* _DATASET EXTRACT_:
-- begin --

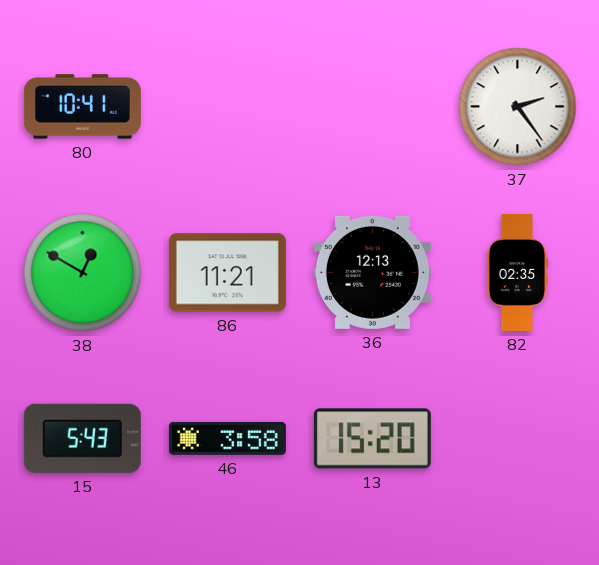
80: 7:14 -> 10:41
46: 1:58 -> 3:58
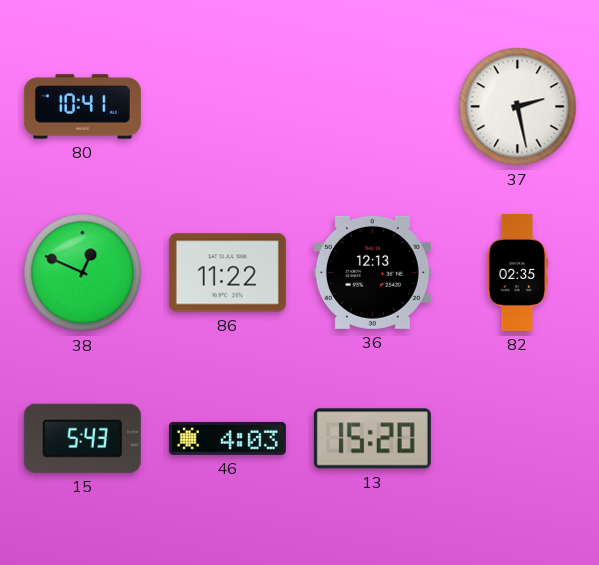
37: 2:24 -> 2:28
38: 12:50 -> 12:49
86: 11:21 -> 11:22
46: 3:58 -> 4:03
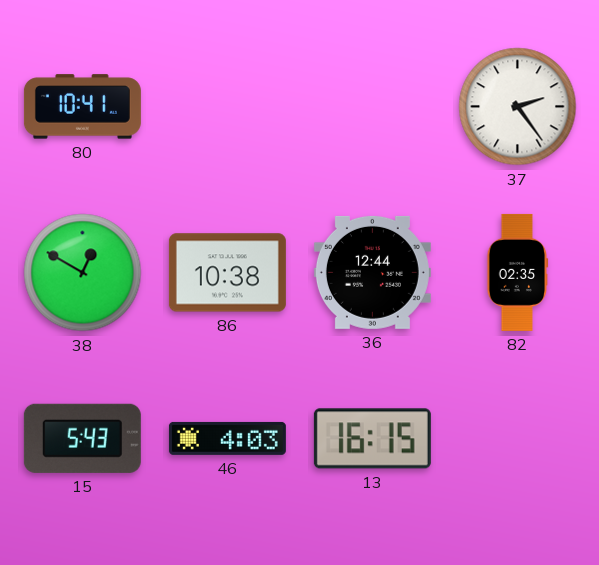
37: 2:28 -> 2:24
38: 12:49 -> 12:50
86: 11:22 -> 10:38
36: 12:13 -> 12:44
13: 15:20 -> 16:15
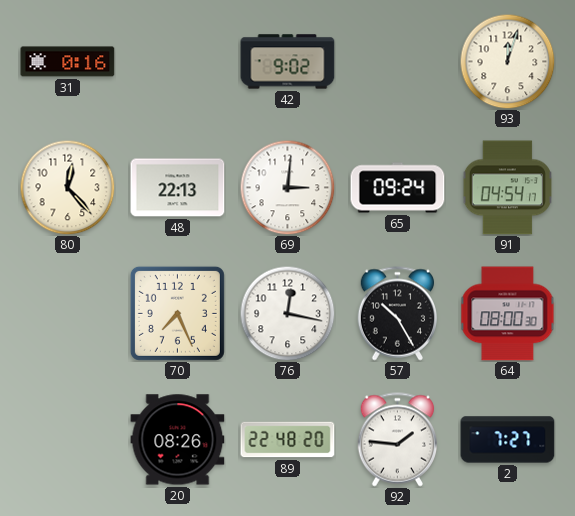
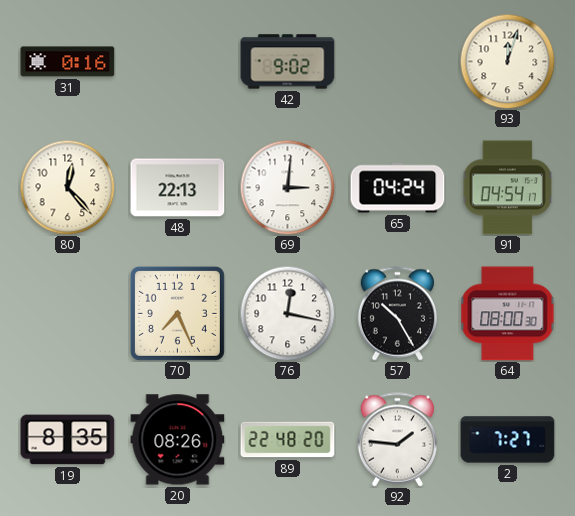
65: 09:24 -> 04:24
19: none -> 8:35
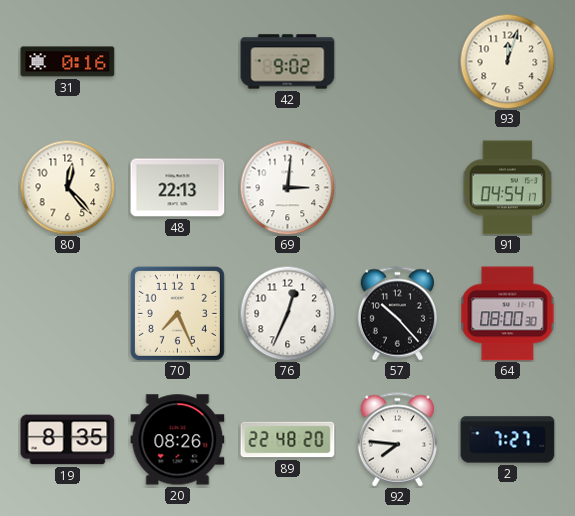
65: 04:24 -> none
76: 12:17 -> 12:34
57: 10:25 -> 10:23
92: 1:46 -> 7:46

-- end --

* _REQUIRED TASK_: Write out every line of the entries above without changing a character, and leave the pictures out.

* _THE REPLY_:
80: 7:14 -> 10:41
46: 1:58 -> 3:58
37: 2:24 -> 2:28
38: 12:50 -> 12:49
86: 11:21 -> 11:22
46: 3:58 -> 4:03
37: 2:28 -> 2:24
38: 12:49 -> 12:50
86: 11:22 -> 10:38
36: 12:13 -> 12:44
13: 15:20 -> 16:15
65: 09:24 -> 04:24
19: none -> 8:35
65: 04:24 -> none
76: 12:17 -> 12:34
57: 10:25 -> 10:23
92: 1:46 -> 7:46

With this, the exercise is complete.